◆ **The exercise**
Gather every line in the rows below that contains the word "lower", and copy each one in full. Letter case must match.
......
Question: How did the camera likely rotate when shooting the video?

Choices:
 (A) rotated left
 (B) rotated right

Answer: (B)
......
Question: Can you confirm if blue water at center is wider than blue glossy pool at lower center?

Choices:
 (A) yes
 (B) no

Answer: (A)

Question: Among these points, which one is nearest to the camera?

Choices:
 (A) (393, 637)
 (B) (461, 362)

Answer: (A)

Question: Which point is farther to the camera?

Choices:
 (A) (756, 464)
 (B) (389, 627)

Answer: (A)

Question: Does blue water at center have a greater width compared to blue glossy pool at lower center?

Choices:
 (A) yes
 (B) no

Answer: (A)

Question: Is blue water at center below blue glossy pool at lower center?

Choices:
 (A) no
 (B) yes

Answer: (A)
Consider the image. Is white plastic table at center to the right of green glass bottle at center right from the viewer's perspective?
......
◆ **Written solution**
Question: Can you confirm if blue water at center is wider than blue glossy pool at lower center?
Question: Does blue water at center have a greater width compared to blue glossy pool at lower center?
Question: Is blue water at center below blue glossy pool at lower center?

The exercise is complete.